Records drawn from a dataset
-- Opening Marker --
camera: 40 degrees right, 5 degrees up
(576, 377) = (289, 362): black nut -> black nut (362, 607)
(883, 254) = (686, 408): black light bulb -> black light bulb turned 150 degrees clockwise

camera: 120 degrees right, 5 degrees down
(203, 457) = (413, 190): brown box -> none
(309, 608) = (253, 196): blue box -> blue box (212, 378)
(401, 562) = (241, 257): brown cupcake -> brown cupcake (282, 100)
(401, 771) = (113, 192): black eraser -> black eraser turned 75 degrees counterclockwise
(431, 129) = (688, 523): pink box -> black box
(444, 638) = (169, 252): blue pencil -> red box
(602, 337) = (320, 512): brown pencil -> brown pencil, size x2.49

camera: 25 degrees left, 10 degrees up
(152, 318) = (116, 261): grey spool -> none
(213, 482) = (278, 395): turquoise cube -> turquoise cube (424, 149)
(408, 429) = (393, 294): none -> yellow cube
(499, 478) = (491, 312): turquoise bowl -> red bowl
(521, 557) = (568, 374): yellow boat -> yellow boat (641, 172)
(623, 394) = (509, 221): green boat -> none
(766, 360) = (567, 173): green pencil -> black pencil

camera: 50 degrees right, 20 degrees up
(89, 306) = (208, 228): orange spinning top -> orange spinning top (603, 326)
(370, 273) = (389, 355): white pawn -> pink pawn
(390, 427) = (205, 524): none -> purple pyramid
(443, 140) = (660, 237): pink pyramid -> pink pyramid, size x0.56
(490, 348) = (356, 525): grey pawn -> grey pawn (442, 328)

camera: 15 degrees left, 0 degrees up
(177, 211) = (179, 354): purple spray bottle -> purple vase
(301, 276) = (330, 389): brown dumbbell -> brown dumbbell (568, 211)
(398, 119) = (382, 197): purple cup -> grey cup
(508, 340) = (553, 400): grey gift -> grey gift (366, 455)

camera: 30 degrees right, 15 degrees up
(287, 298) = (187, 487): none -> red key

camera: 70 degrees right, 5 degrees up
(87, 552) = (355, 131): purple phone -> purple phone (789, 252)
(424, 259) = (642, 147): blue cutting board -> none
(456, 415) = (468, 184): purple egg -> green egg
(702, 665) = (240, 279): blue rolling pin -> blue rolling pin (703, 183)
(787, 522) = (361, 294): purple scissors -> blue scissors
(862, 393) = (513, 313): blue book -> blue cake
-- Closing Marker --
A count is needed of the lines in the entries that contain "grey". Supply only that number.

# SOLUTION TO THIS TASK:
4